Study material>
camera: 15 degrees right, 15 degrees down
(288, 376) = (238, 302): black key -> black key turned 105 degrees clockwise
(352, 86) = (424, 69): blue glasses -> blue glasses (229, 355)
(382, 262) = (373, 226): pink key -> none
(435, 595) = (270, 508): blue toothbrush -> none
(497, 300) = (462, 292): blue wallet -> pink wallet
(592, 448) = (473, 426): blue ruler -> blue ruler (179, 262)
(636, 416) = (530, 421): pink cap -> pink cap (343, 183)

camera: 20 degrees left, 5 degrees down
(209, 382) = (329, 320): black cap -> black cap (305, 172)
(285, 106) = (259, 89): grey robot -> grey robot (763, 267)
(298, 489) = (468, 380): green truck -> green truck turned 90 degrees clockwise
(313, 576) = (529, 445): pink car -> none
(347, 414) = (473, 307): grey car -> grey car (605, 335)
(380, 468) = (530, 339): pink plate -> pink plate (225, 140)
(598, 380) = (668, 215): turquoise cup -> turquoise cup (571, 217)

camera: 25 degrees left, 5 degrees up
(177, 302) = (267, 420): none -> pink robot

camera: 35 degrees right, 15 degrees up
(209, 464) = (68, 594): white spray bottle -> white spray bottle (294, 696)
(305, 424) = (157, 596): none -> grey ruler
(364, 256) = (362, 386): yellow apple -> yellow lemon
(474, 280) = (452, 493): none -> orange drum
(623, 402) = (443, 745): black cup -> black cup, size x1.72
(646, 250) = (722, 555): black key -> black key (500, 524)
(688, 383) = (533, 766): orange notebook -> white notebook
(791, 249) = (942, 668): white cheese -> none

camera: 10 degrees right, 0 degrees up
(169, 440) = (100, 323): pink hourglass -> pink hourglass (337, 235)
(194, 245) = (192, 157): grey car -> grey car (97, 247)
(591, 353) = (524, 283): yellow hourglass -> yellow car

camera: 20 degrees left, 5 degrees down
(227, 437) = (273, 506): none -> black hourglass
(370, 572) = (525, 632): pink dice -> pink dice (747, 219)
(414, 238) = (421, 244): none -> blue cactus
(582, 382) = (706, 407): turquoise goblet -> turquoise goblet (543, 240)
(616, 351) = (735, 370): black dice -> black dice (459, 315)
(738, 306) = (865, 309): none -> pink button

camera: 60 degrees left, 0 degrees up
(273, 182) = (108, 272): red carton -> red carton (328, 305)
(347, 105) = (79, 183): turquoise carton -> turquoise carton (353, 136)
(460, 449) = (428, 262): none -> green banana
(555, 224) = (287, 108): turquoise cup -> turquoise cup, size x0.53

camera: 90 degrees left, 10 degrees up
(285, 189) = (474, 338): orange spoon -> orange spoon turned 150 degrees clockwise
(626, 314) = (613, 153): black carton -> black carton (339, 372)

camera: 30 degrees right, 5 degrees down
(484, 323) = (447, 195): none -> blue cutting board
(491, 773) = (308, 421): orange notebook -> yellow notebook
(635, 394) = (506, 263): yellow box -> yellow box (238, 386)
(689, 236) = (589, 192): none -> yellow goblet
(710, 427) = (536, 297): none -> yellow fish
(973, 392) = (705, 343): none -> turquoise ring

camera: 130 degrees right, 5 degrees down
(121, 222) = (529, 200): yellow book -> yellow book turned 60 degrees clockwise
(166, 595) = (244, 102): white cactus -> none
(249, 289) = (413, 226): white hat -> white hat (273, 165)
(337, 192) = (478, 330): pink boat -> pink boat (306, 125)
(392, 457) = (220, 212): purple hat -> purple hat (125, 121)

Assignment>
Could you write out all the entries exactly as given?

Solution to the exercise>
camera: 15 degrees right, 15 degrees down
(288, 376) = (238, 302): black key -> black key turned 105 degrees clockwise
(352, 86) = (424, 69): blue glasses -> blue glasses (229, 355)
(382, 262) = (373, 226): pink key -> none
(435, 595) = (270, 508): blue toothbrush -> none
(497, 300) = (462, 292): blue wallet -> pink wallet
(592, 448) = (473, 426): blue ruler -> blue ruler (179, 262)
(636, 416) = (530, 421): pink cap -> pink cap (343, 183)

camera: 20 degrees left, 5 degrees down
(209, 382) = (329, 320): black cap -> black cap (305, 172)
(285, 106) = (259, 89): grey robot -> grey robot (763, 267)
(298, 489) = (468, 380): green truck -> green truck turned 90 degrees clockwise
(313, 576) = (529, 445): pink car -> none
(347, 414) = (473, 307): grey car -> grey car (605, 335)
(380, 468) = (530, 339): pink plate -> pink plate (225, 140)
(598, 380) = (668, 215): turquoise cup -> turquoise cup (571, 217)

camera: 25 degrees left, 5 degrees up
(177, 302) = (267, 420): none -> pink robot

camera: 35 degrees right, 15 degrees up
(209, 464) = (68, 594): white spray bottle -> white spray bottle (294, 696)
(305, 424) = (157, 596): none -> grey ruler
(364, 256) = (362, 386): yellow apple -> yellow lemon
(474, 280) = (452, 493): none -> orange drum
(623, 402) = (443, 745): black cup -> black cup, size x1.72
(646, 250) = (722, 555): black key -> black key (500, 524)
(688, 383) = (533, 766): orange notebook -> white notebook
(791, 249) = (942, 668): white cheese -> none

camera: 10 degrees right, 0 degrees up
(169, 440) = (100, 323): pink hourglass -> pink hourglass (337, 235)
(194, 245) = (192, 157): grey car -> grey car (97, 247)
(591, 353) = (524, 283): yellow hourglass -> yellow car

camera: 20 degrees left, 5 degrees down
(227, 437) = (273, 506): none -> black hourglass
(370, 572) = (525, 632): pink dice -> pink dice (747, 219)
(414, 238) = (421, 244): none -> blue cactus
(582, 382) = (706, 407): turquoise goblet -> turquoise goblet (543, 240)
(616, 351) = (735, 370): black dice -> black dice (459, 315)
(738, 306) = (865, 309): none -> pink button

camera: 60 degrees left, 0 degrees up
(273, 182) = (108, 272): red carton -> red carton (328, 305)
(347, 105) = (79, 183): turquoise carton -> turquoise carton (353, 136)
(460, 449) = (428, 262): none -> green banana
(555, 224) = (287, 108): turquoise cup -> turquoise cup, size x0.53

camera: 90 degrees left, 10 degrees up
(285, 189) = (474, 338): orange spoon -> orange spoon turned 150 degrees clockwise
(626, 314) = (613, 153): black carton -> black carton (339, 372)

camera: 30 degrees right, 5 degrees down
(484, 323) = (447, 195): none -> blue cutting board
(491, 773) = (308, 421): orange notebook -> yellow notebook
(635, 394) = (506, 263): yellow box -> yellow box (238, 386)
(689, 236) = (589, 192): none -> yellow goblet
(710, 427) = (536, 297): none -> yellow fish
(973, 392) = (705, 343): none -> turquoise ring

camera: 130 degrees right, 5 degrees down
(121, 222) = (529, 200): yellow book -> yellow book turned 60 degrees clockwise
(166, 595) = (244, 102): white cactus -> none
(249, 289) = (413, 226): white hat -> white hat (273, 165)
(337, 192) = (478, 330): pink boat -> pink boat (306, 125)
(392, 457) = (220, 212): purple hat -> purple hat (125, 121)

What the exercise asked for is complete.